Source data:
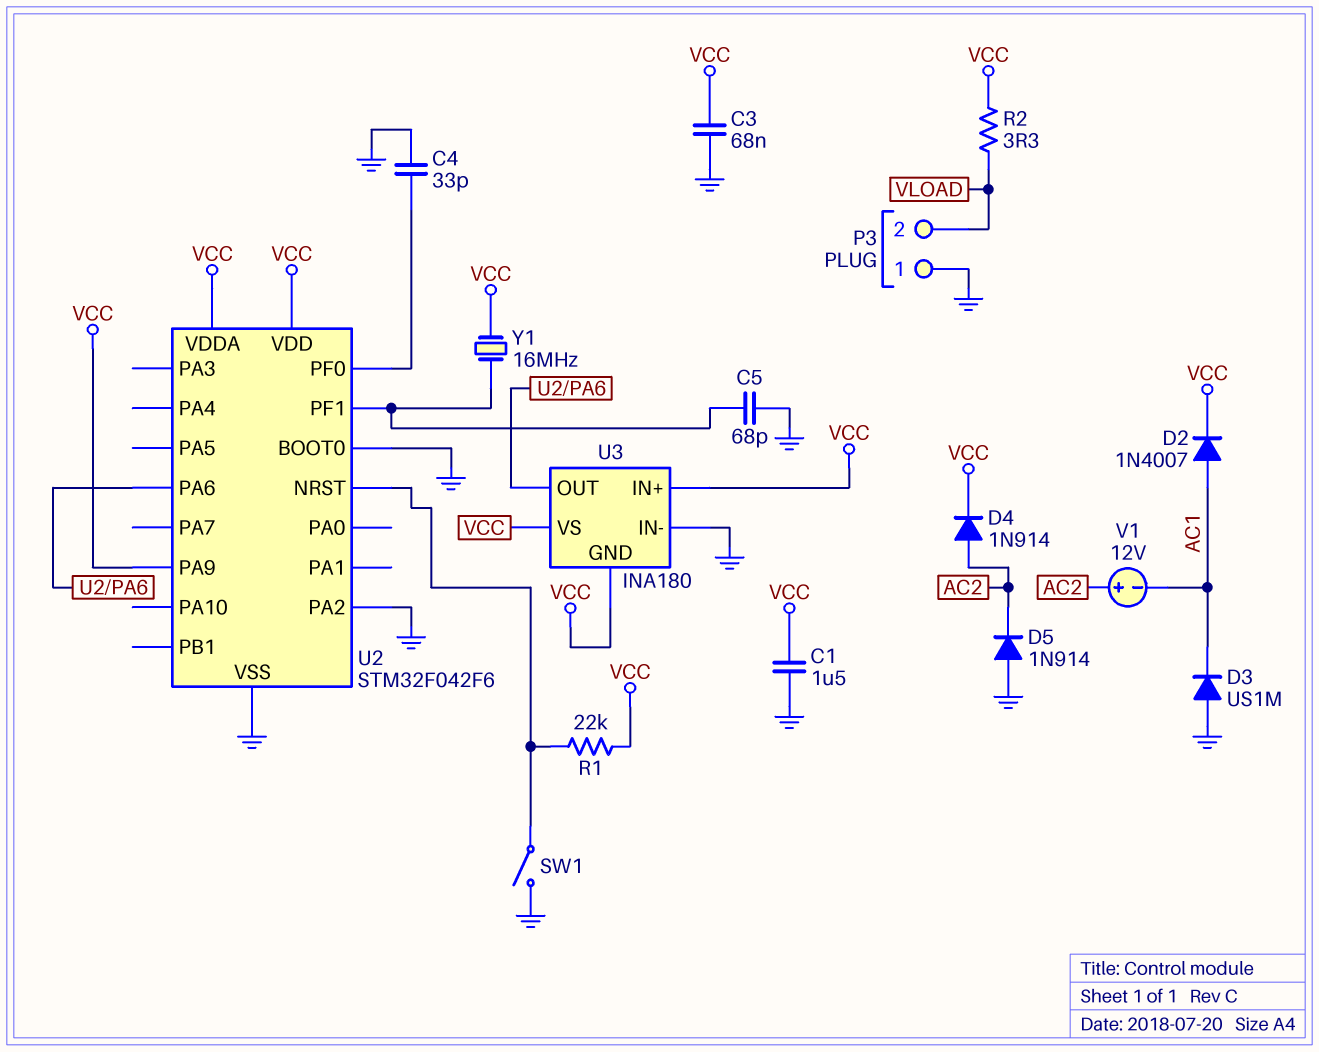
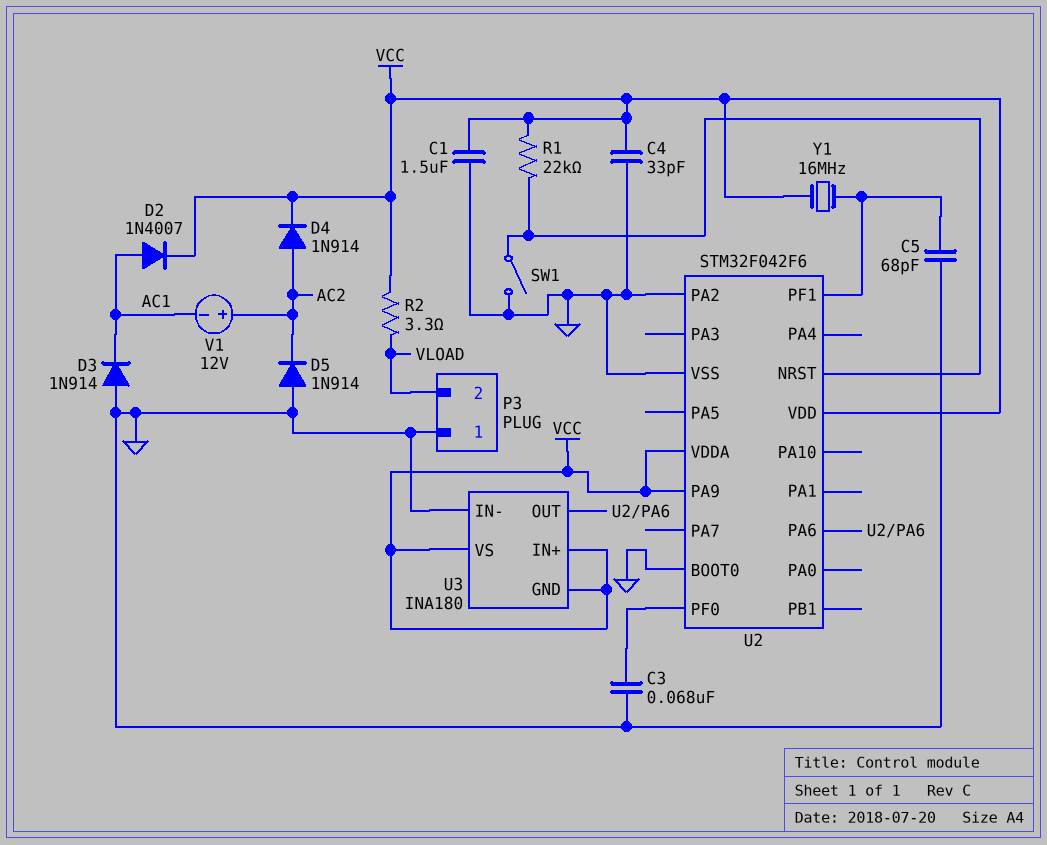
C3: 68nF (GND, VCC) -> 68nF (GND, U2/PF0)
C4: 33pF (GND, U2/PF0) -> 33pF (GND, VCC)
D3: diode US1M (A GND, K AC1) -> diode 1N914 (A GND, K AC1)

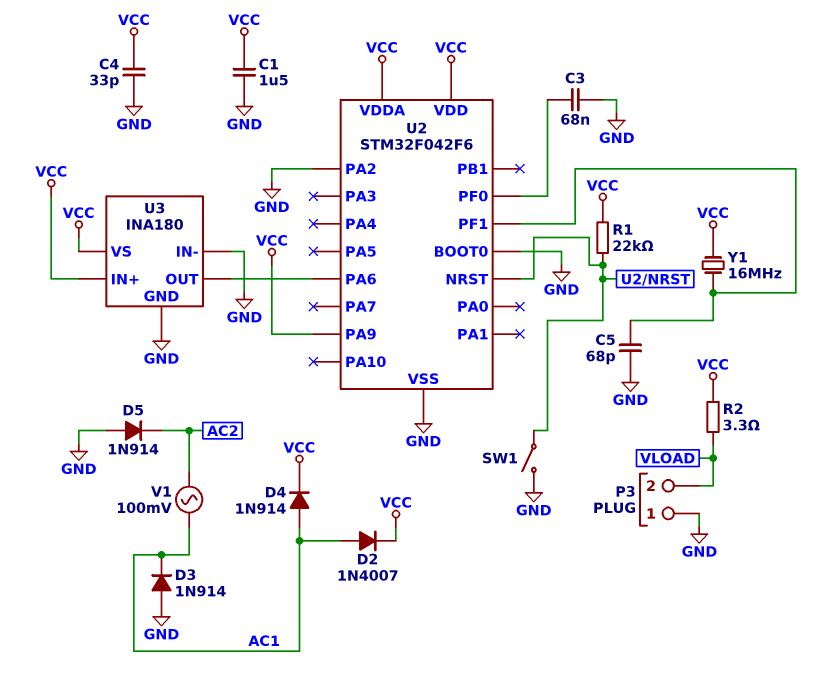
D4: diode 1N914 (A AC2, K VCC) -> diode 1N914 (A AC1, K VCC)
U3 pin GND: VCC -> GND
V1: 12V (plus AC2, minus AC1) -> AC 100mV (AC1, AC2)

• _Problem description_
Only the lines from the start of the records to the one containing "U3 pin GND: VCC -> GND" should be repeated, exactly and with both ends kept; drop any pictures.

• _Reply to the task_
C3: 68nF (GND, VCC) -> 68nF (GND, U2/PF0)
C4: 33pF (GND, U2/PF0) -> 33pF (GND, VCC)
D3: diode US1M (A GND, K AC1) -> diode 1N914 (A GND, K AC1)

D4: diode 1N914 (A AC2, K VCC) -> diode 1N914 (A AC1, K VCC)
U3 pin GND: VCC -> GND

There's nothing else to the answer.